* Exercise *
Using the lines below, work out the count of those that hold "schottky". Give the number only.

[Records from a data collection]
%%

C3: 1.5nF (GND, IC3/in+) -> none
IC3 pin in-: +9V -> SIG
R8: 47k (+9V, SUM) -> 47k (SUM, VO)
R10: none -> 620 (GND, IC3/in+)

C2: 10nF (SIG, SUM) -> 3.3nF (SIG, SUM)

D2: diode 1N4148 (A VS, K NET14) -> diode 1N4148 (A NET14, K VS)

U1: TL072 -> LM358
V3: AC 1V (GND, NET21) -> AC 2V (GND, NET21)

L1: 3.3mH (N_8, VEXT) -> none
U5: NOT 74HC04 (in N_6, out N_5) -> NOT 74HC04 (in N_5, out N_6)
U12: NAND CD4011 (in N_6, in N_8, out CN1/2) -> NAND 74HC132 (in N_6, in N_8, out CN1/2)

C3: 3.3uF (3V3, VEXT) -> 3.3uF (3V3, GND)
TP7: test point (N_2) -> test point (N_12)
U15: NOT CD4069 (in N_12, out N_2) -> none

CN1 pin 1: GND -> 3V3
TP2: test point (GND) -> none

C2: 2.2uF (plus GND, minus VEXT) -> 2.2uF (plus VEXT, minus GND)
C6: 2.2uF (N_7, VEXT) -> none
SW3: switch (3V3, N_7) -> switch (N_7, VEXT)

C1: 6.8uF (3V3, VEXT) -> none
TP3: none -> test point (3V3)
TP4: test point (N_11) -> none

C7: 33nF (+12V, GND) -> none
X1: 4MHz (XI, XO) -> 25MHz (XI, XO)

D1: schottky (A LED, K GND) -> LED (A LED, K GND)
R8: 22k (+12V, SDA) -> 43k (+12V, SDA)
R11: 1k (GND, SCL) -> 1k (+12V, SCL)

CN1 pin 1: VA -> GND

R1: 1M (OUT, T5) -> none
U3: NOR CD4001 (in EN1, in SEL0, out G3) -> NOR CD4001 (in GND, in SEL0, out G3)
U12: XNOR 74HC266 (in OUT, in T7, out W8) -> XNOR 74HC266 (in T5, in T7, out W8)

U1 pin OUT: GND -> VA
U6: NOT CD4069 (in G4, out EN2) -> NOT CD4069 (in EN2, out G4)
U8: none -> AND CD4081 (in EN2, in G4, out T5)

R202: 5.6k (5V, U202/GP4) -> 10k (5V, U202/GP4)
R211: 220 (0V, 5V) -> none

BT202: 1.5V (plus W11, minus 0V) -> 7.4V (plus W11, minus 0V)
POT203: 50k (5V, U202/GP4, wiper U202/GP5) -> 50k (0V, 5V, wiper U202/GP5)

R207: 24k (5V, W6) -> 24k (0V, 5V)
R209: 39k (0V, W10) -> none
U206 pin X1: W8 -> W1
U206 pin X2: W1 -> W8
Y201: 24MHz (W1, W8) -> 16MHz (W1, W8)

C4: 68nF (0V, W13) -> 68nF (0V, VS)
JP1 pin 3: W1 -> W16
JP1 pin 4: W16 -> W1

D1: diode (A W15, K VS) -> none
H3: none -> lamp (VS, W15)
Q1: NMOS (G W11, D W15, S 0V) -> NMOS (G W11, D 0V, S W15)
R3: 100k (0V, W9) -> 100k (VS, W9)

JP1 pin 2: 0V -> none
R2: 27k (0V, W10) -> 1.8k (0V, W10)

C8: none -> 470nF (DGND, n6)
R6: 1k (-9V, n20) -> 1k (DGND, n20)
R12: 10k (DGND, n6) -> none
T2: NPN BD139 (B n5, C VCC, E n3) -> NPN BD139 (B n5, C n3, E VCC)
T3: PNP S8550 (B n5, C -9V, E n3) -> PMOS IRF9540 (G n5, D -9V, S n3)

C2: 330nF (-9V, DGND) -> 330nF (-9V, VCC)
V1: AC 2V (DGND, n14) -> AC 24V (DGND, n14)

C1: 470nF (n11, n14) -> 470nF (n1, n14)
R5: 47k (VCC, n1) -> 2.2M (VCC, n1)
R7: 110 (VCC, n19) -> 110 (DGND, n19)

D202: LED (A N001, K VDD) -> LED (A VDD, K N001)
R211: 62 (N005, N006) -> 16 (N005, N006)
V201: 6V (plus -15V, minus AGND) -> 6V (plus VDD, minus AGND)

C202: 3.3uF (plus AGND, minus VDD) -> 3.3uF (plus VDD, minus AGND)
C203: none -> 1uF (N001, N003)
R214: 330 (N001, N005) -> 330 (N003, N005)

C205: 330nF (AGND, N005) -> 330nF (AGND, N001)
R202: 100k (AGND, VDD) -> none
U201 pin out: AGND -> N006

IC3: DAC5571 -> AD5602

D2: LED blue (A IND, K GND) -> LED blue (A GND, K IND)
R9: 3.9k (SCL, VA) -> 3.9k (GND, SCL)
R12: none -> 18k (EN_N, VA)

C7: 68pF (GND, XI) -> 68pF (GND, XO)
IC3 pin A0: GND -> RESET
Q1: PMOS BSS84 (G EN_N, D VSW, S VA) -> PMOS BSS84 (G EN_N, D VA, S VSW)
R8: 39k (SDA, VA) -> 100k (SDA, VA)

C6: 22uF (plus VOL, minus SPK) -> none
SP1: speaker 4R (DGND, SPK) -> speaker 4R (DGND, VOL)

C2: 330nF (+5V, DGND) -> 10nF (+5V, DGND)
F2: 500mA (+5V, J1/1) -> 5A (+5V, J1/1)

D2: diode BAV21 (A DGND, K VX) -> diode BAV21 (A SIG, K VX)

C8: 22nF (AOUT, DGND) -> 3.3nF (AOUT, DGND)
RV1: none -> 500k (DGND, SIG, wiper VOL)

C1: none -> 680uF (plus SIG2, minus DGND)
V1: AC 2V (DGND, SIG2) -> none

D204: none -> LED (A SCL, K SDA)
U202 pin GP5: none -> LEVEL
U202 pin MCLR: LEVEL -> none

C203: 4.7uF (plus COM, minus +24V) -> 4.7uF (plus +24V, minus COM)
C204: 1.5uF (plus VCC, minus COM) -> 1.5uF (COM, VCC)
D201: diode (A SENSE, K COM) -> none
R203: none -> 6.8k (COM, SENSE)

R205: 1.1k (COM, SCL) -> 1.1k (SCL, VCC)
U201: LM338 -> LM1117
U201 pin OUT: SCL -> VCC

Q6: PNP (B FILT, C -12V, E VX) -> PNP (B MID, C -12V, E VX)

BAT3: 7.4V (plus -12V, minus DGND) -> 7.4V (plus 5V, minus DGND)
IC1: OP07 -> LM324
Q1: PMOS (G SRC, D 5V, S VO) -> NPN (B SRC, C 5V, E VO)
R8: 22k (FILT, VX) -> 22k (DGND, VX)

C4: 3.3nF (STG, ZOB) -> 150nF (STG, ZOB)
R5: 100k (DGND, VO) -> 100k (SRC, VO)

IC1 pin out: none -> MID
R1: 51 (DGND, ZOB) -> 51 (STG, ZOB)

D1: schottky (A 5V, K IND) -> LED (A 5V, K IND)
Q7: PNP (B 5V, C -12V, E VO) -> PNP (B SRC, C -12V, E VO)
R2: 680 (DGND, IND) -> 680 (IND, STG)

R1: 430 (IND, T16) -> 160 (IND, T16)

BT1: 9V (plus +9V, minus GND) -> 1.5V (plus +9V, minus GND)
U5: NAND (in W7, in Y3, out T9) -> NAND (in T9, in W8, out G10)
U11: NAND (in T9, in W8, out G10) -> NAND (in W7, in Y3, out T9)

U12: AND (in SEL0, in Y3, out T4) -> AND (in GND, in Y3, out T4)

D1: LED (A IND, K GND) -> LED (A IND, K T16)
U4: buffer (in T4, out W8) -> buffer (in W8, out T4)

%%

* Task answer *
2